_Work item_.
In the listing below, count the lines containing the string "camera". Reply with that number only.

_Supplied data_.
>>>>

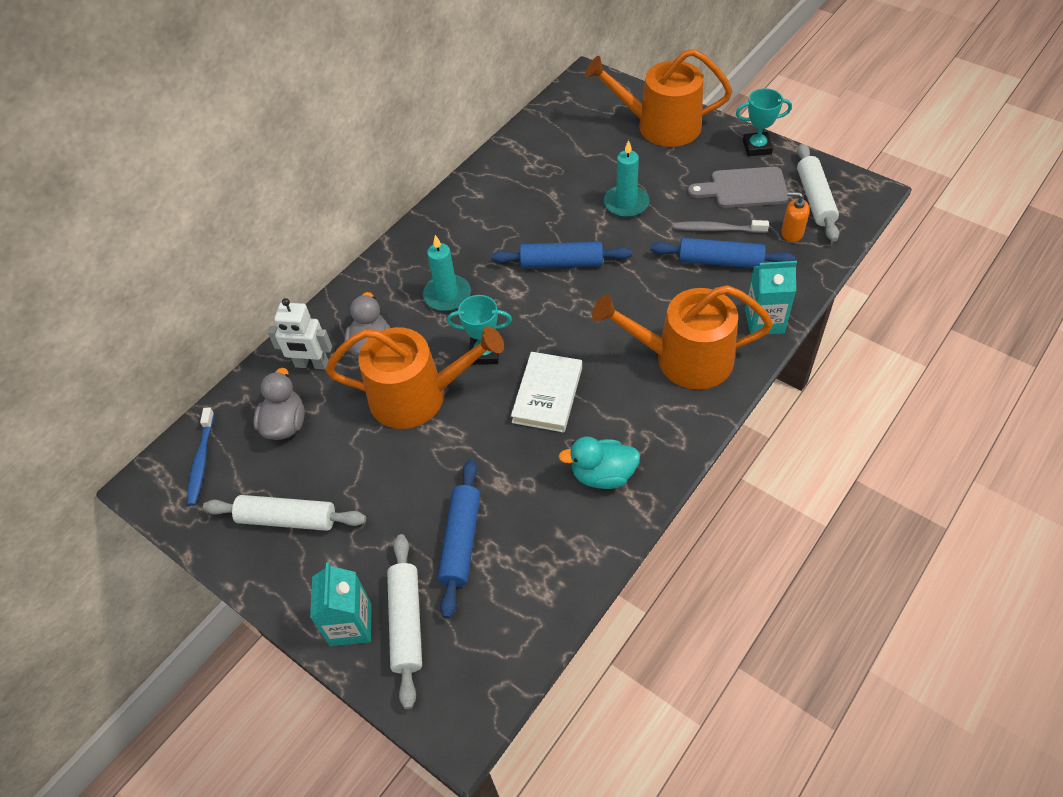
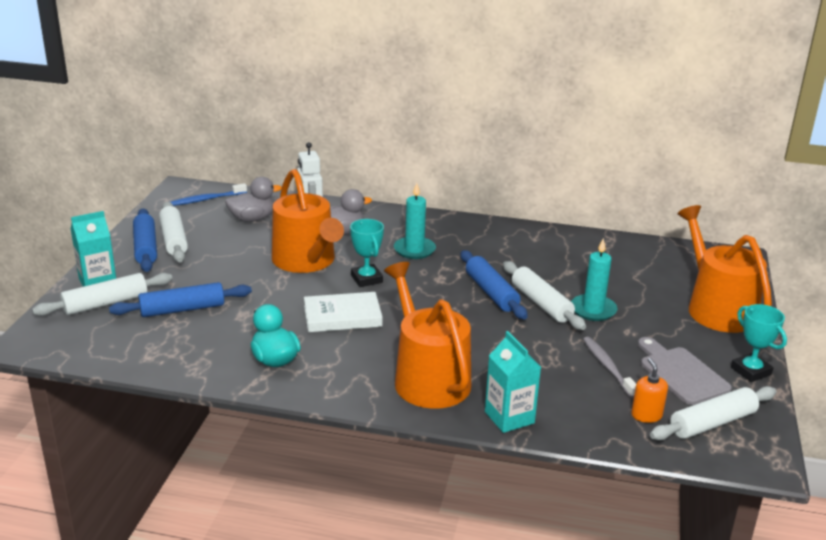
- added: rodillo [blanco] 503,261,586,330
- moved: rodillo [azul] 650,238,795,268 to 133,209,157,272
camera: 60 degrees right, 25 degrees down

<<<<
>>>>

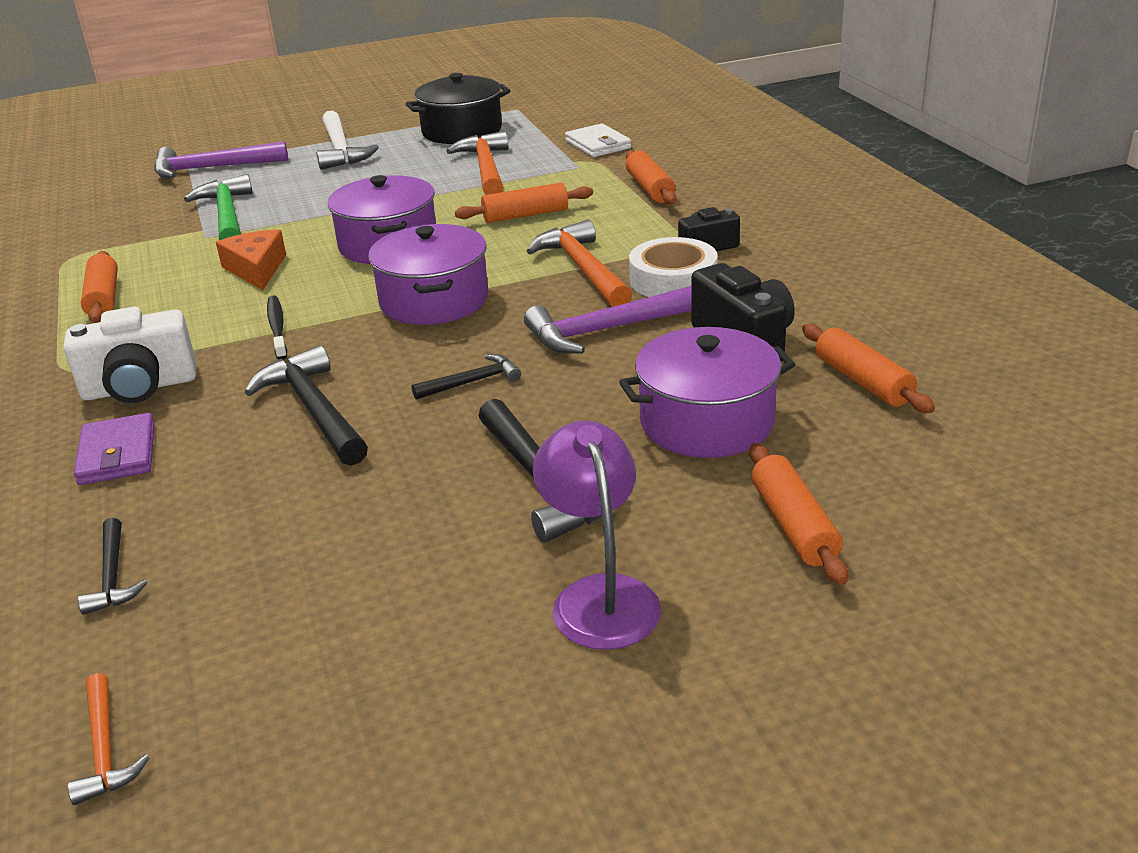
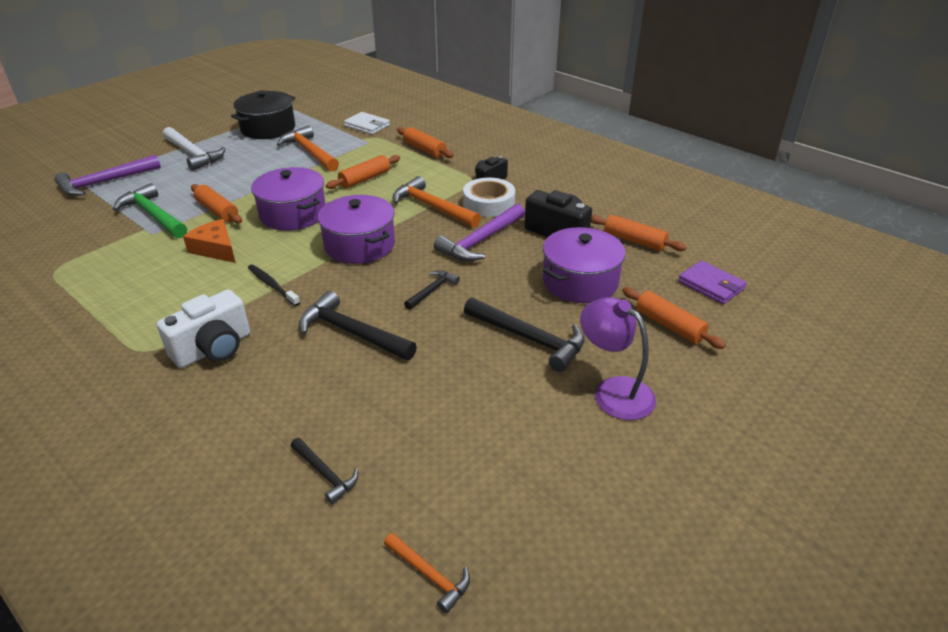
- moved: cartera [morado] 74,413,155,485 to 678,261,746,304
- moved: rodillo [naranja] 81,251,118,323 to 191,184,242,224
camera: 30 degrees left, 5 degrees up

<<<<

_Answer for this exercise_.
2